::: PROVIDED DATA :::
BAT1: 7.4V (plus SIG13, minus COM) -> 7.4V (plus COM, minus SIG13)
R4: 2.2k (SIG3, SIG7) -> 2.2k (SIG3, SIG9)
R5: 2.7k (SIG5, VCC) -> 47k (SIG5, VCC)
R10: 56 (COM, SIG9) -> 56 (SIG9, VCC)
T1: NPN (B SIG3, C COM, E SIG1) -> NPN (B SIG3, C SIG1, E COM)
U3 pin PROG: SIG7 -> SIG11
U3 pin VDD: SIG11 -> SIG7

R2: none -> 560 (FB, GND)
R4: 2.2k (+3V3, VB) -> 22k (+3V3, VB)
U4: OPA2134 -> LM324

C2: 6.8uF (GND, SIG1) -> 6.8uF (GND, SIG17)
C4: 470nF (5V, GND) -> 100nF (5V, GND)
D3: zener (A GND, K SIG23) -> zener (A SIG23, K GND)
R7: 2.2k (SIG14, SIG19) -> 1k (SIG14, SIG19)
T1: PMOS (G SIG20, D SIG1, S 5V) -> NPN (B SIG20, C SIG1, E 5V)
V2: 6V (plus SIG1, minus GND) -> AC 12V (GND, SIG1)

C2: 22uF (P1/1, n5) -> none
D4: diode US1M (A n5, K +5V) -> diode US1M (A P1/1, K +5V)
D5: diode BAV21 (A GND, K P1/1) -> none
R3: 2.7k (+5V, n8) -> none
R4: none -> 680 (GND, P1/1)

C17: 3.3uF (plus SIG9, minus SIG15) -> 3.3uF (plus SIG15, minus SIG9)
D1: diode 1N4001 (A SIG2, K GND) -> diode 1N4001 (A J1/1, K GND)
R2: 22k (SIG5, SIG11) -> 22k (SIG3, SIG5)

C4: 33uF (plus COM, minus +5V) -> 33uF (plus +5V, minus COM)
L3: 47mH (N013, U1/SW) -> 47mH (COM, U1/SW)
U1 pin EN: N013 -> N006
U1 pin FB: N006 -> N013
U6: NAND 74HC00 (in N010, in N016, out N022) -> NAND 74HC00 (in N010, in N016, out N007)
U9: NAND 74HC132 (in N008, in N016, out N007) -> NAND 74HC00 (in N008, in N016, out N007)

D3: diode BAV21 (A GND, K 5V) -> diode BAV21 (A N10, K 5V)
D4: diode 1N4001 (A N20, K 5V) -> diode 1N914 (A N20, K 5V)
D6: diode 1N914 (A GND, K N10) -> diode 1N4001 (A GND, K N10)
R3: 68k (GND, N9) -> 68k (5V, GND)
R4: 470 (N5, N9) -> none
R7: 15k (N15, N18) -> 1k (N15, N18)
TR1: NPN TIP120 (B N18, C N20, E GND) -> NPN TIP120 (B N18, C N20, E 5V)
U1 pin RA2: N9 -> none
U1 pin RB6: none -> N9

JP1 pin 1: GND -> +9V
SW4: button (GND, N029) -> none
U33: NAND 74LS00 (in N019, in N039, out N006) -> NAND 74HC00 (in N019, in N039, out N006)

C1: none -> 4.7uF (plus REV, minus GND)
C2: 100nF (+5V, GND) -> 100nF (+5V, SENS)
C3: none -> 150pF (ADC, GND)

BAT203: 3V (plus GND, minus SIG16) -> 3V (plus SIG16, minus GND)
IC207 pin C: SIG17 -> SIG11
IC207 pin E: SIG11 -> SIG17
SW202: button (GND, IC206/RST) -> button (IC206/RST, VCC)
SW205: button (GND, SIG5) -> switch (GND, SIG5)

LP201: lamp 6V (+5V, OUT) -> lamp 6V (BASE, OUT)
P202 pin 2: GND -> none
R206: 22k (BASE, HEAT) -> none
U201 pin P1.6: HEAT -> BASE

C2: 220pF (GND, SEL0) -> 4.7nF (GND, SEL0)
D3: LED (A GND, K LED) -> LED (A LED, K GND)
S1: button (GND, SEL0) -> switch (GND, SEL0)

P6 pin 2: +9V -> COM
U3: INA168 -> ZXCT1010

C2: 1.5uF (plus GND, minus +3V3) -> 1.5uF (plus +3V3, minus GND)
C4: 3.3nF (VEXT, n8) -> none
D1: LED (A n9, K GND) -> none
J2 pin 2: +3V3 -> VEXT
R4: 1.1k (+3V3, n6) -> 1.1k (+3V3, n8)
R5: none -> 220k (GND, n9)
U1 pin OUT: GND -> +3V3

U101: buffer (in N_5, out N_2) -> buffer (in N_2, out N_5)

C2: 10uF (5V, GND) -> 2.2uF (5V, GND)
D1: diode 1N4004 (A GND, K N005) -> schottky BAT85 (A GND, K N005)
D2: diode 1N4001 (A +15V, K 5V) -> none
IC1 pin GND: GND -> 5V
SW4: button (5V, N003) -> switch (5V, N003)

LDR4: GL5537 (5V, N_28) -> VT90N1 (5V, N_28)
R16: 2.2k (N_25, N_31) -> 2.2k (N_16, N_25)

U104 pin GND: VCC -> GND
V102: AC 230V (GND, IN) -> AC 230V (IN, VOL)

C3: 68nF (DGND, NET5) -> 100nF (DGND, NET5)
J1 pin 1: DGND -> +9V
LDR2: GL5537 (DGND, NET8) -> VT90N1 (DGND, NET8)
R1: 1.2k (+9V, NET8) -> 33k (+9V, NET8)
:::
> _WHAT YOU NEED TO DO_: Of the lines above, extract only those from the line with "R4: 470 (N5, N9) -> none" to the line with "C3: none -> 150pF (ADC, GND)", both included, exactly as written.

> _OUTPUT FOR THIS EXERCISE_:
R4: 470 (N5, N9) -> none
R7: 15k (N15, N18) -> 1k (N15, N18)
TR1: NPN TIP120 (B N18, C N20, E GND) -> NPN TIP120 (B N18, C N20, E 5V)
U1 pin RA2: N9 -> none
U1 pin RB6: none -> N9

JP1 pin 1: GND -> +9V
SW4: button (GND, N029) -> none
U33: NAND 74LS00 (in N019, in N039, out N006) -> NAND 74HC00 (in N019, in N039, out N006)

C1: none -> 4.7uF (plus REV, minus GND)
C2: 100nF (+5V, GND) -> 100nF (+5V, SENS)
C3: none -> 150pF (ADC, GND)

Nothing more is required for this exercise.